Segment Start: EXERCISE INPUT

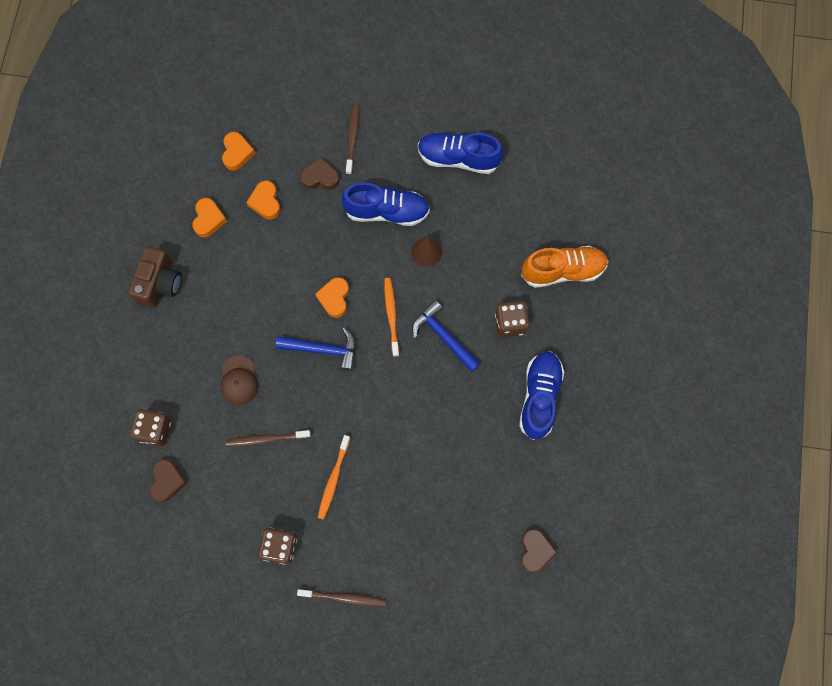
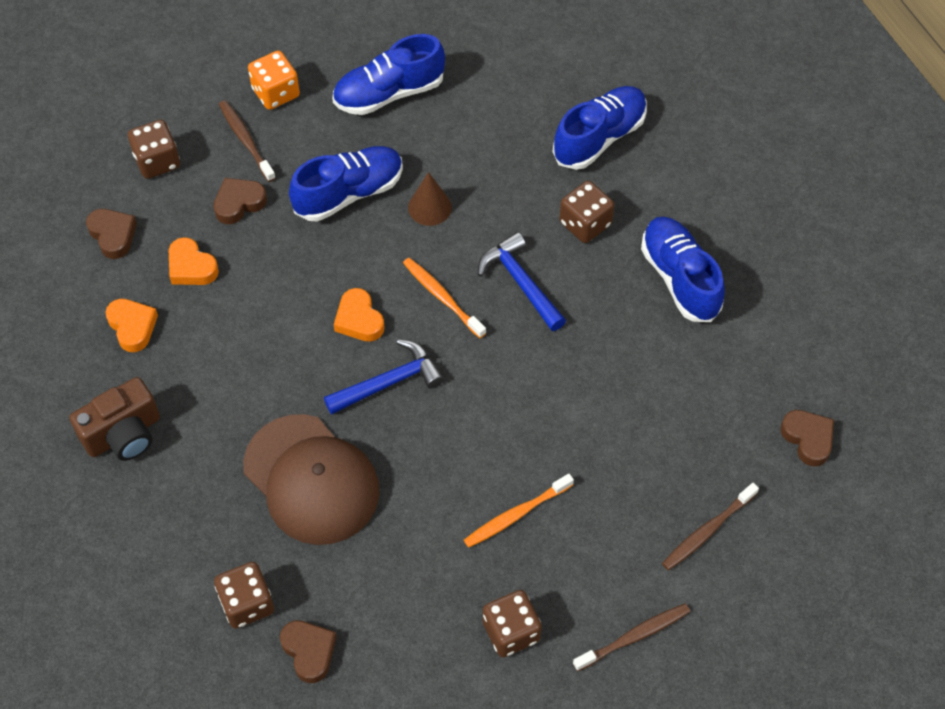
camera: 35 degrees left, 15 degrees down
brown camera [129,247,182,308] -> brown camera turned 75 degrees clockwise [69,377,160,461]
brown cap [221,355,259,405] -> brown cap [243,414,380,545], size x2.00
orange heart [222,132,255,171] -> brown heart [86,209,137,259]
brown toothbrush [226,430,311,447] -> brown toothbrush moved to [662,483,759,570]
orange toothbrush [318,435,351,520] -> orange toothbrush turned 75 degrees clockwise [464,474,574,548]
blue hammer [412,300,481,372] -> blue hammer turned 45 degrees clockwise [478,232,566,331]
orange shoe [521,246,608,288] -> blue shoe [553,86,647,170]
none -> brown dice [128,120,180,179]
none -> orange dice [248,50,300,110]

Segment End: EXERCISE INPUT

## YOUR OBJECTIVE
For every line of the records that has the word "blue" in it, make a copy.

## RESPONSE
blue hammer [412,300,481,372] -> blue hammer turned 45 degrees clockwise [478,232,566,331]
orange shoe [521,246,608,288] -> blue shoe [553,86,647,170]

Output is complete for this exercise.